■ Assignment
Copying exactly, give the lines in the material below from the one with "turquoise duck" to the one with "op=move; was=dé [jaune];", ends included, and nothing besides.

■ Recorded data
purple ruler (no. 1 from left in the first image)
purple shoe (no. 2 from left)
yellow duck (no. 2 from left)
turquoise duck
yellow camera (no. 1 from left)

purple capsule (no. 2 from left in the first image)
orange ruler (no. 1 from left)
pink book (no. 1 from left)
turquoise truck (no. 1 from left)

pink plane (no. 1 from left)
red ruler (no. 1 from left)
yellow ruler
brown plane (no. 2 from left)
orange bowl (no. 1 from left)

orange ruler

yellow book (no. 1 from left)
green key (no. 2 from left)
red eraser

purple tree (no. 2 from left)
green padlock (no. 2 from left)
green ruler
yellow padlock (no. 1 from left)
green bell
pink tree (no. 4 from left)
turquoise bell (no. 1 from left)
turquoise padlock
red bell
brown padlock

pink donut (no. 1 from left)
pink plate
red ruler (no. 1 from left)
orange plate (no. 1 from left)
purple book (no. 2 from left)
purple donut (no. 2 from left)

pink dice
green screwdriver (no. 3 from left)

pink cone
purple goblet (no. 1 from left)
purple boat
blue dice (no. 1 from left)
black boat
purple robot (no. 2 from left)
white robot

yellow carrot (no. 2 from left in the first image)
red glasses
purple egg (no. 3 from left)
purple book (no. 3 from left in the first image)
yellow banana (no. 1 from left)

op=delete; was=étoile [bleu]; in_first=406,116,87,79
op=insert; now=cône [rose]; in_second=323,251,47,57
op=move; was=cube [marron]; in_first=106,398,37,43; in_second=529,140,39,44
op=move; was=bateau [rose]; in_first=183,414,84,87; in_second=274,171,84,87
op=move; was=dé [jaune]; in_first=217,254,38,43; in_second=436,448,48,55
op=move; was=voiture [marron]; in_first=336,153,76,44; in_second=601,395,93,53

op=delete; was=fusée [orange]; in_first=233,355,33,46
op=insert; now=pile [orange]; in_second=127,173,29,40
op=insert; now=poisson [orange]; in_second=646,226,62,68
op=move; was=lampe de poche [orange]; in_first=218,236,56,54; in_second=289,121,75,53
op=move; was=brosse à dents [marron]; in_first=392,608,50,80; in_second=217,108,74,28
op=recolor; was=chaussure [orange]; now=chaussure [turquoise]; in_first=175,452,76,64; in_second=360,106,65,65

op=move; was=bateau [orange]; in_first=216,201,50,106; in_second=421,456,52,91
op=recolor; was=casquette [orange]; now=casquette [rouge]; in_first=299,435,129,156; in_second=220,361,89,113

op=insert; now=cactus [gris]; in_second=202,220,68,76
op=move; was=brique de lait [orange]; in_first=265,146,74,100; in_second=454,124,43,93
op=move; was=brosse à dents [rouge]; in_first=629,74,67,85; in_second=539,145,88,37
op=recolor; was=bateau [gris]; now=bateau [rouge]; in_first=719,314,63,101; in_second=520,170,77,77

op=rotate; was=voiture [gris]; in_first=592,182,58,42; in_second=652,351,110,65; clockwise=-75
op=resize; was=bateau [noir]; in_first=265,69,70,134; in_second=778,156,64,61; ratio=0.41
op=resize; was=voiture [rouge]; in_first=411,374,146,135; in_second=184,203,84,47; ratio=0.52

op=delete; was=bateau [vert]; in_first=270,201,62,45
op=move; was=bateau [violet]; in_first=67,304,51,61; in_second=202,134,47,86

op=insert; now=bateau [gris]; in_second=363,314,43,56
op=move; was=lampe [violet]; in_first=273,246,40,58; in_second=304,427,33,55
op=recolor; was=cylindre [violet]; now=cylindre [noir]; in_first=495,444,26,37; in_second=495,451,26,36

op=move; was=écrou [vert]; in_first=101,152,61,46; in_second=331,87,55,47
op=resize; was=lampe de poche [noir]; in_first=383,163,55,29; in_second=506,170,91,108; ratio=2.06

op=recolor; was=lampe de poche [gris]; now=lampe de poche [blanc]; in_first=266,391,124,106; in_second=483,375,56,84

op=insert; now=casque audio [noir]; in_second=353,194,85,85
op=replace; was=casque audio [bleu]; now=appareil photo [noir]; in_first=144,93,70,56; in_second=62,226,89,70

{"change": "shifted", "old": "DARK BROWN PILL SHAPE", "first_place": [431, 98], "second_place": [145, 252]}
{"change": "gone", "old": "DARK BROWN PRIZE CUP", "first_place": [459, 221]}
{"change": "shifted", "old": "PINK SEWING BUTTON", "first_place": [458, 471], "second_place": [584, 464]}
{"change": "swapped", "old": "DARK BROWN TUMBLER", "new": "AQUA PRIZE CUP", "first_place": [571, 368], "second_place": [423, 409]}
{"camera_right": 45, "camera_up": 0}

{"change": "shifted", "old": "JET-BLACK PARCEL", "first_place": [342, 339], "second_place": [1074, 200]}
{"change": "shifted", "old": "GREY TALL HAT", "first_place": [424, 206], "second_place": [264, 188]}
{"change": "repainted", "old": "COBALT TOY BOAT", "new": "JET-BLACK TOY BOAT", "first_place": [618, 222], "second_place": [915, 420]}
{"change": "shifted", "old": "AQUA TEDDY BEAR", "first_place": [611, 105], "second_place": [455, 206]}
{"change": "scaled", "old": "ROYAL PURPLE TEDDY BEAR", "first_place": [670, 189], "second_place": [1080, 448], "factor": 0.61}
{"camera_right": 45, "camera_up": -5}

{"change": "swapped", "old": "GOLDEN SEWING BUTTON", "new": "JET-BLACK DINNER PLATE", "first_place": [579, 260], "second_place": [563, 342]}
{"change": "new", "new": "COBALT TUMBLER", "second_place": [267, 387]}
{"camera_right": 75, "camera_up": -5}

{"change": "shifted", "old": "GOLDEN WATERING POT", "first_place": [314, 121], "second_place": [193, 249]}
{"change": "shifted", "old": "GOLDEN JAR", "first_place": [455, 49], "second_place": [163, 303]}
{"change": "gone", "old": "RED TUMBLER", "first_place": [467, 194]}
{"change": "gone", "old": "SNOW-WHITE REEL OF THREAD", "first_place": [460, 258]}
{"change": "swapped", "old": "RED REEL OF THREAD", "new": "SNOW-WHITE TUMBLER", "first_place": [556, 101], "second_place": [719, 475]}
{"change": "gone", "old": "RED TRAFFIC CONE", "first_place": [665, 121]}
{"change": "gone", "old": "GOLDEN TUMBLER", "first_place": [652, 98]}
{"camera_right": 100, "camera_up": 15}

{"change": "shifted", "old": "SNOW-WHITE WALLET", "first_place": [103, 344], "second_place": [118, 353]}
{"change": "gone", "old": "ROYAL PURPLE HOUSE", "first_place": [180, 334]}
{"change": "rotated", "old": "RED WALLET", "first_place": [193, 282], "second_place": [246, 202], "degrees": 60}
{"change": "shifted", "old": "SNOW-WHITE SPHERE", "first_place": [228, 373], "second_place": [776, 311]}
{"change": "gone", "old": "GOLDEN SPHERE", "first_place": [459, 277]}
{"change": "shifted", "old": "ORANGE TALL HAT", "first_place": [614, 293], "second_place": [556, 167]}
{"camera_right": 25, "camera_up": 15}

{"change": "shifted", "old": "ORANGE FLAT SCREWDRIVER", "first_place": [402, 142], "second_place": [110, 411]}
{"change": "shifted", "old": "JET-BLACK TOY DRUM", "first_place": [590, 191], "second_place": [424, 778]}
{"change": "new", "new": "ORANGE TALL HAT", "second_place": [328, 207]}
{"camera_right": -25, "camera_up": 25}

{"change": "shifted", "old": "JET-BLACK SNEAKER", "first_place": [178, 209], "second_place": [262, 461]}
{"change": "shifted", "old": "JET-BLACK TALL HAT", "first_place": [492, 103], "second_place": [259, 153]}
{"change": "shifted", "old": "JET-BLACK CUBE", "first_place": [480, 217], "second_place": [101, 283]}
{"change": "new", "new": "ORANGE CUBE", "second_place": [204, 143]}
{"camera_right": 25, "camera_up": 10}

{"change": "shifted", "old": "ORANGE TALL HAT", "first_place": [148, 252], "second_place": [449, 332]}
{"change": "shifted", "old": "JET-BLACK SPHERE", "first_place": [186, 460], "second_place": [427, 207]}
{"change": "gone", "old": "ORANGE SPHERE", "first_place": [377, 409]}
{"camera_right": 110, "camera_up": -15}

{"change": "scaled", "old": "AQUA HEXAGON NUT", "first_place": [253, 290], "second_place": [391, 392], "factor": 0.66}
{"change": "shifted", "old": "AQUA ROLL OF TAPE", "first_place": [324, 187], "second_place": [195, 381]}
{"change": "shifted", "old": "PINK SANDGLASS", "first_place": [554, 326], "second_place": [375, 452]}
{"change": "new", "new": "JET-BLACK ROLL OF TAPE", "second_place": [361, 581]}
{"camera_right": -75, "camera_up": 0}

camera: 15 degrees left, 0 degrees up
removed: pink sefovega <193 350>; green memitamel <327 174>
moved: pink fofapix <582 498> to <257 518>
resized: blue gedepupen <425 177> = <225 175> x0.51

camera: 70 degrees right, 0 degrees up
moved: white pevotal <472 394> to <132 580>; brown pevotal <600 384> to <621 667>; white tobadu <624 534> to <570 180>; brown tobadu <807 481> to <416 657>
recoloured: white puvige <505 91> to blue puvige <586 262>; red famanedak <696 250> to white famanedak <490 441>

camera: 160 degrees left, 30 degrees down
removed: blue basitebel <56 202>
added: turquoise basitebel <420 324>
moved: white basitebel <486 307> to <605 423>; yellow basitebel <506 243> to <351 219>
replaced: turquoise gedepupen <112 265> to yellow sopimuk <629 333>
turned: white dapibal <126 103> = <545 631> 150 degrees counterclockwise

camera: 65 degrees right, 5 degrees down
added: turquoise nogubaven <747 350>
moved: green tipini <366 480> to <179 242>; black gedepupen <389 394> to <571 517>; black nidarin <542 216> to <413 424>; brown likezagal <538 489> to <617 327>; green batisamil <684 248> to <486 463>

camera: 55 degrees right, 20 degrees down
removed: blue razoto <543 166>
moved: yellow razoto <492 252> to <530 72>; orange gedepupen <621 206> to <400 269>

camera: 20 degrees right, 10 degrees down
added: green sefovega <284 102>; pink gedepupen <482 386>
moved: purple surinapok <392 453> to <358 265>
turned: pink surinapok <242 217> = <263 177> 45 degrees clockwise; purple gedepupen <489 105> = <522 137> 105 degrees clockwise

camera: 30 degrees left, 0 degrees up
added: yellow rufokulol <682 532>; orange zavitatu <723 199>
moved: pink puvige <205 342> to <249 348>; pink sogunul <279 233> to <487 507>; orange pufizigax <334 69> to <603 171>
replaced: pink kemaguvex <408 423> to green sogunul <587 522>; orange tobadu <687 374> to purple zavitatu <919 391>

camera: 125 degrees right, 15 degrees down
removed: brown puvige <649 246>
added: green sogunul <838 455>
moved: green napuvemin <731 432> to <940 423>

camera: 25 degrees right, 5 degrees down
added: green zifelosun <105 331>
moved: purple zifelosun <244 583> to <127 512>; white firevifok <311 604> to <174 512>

■ Answer for the task
turquoise duck
yellow camera (no. 1 from left)

purple capsule (no. 2 from left in the first image)
orange ruler (no. 1 from left)
pink book (no. 1 from left)
turquoise truck (no. 1 from left)

pink plane (no. 1 from left)
red ruler (no. 1 from left)
yellow ruler
brown plane (no. 2 from left)
orange bowl (no. 1 from left)

orange ruler

yellow book (no. 1 from left)
green key (no. 2 from left)
red eraser

purple tree (no. 2 from left)
green padlock (no. 2 from left)
green ruler
yellow padlock (no. 1 from left)
green bell
pink tree (no. 4 from left)
turquoise bell (no. 1 from left)
turquoise padlock
red bell
brown padlock

pink donut (no. 1 from left)
pink plate
red ruler (no. 1 from left)
orange plate (no. 1 from left)
purple book (no. 2 from left)
purple donut (no. 2 from left)

pink dice
green screwdriver (no. 3 from left)

pink cone
purple goblet (no. 1 from left)
purple boat
blue dice (no. 1 from left)
black boat
purple robot (no. 2 from left)
white robot

yellow carrot (no. 2 from left in the first image)
red glasses
purple egg (no. 3 from left)
purple book (no. 3 from left in the first image)
yellow banana (no. 1 from left)

op=delete; was=étoile [bleu]; in_first=406,116,87,79
op=insert; now=cône [rose]; in_second=323,251,47,57
op=move; was=cube [marron]; in_first=106,398,37,43; in_second=529,140,39,44
op=move; was=bateau [rose]; in_first=183,414,84,87; in_second=274,171,84,87
op=move; was=dé [jaune]; in_first=217,254,38,43; in_second=436,448,48,55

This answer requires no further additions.